Required action » Your answer should consist of each line below that includes the word "none".

Data »
• • • • • • •

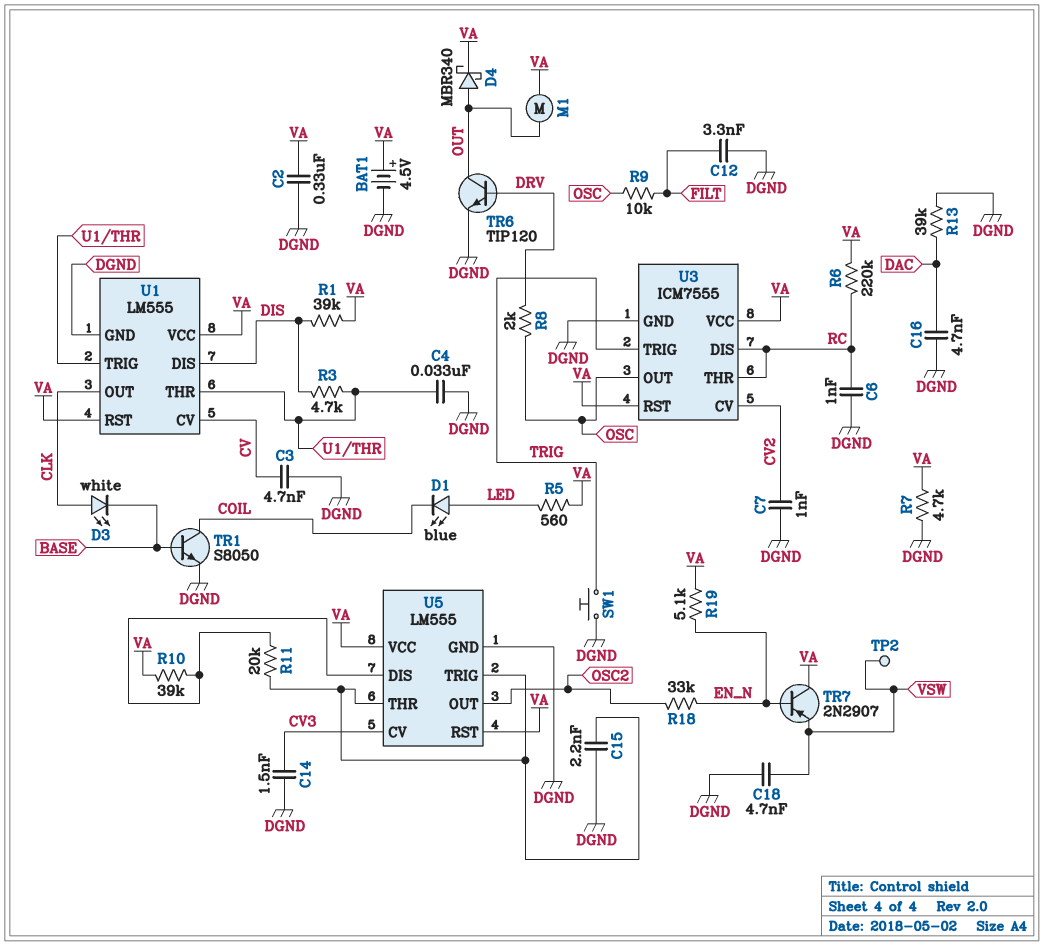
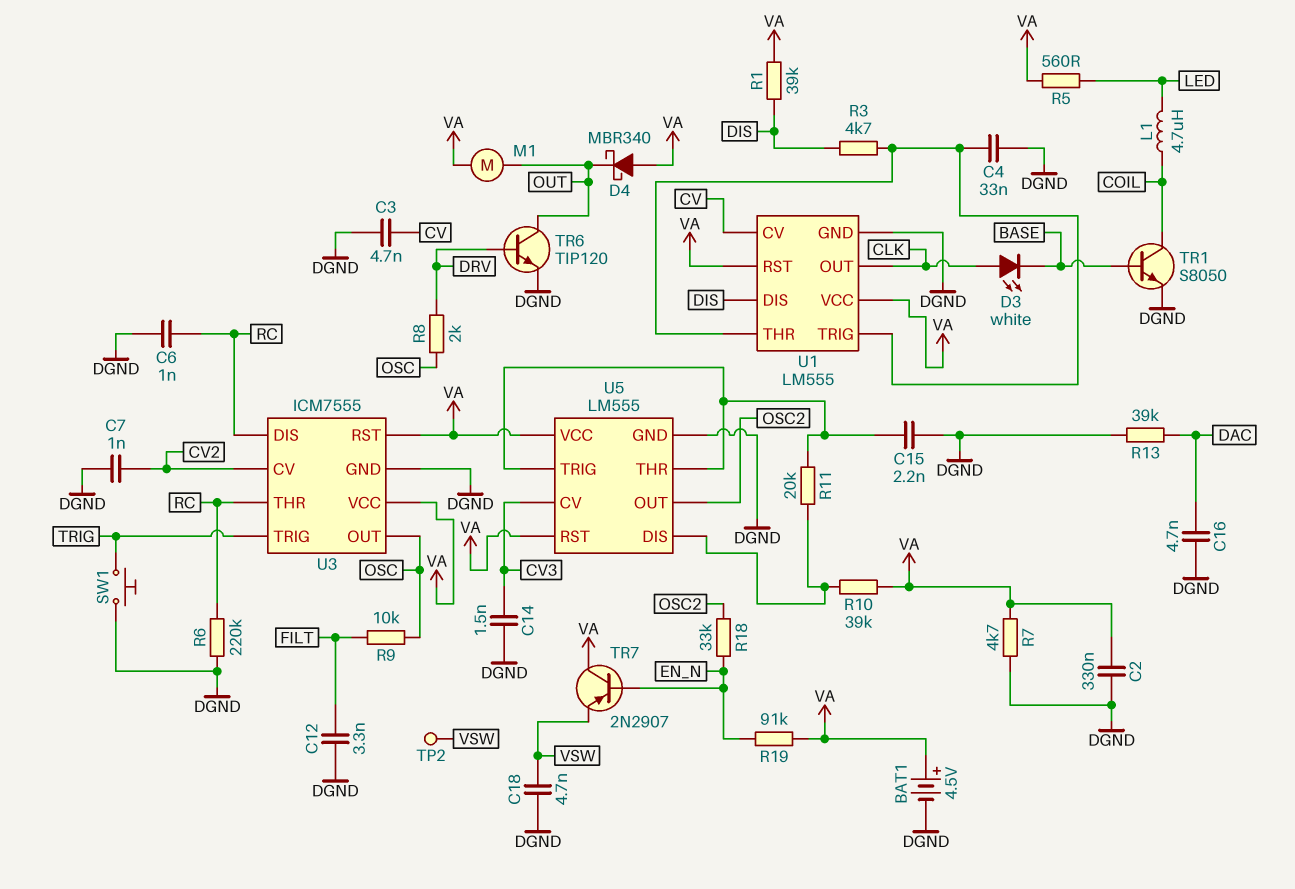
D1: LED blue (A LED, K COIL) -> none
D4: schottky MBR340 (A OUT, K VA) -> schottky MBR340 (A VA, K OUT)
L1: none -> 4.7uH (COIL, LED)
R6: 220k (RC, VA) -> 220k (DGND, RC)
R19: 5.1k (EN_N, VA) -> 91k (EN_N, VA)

• • • • • • •

Solution for this task »
D1: LED blue (A LED, K COIL) -> none
L1: none -> 4.7uH (COIL, LED)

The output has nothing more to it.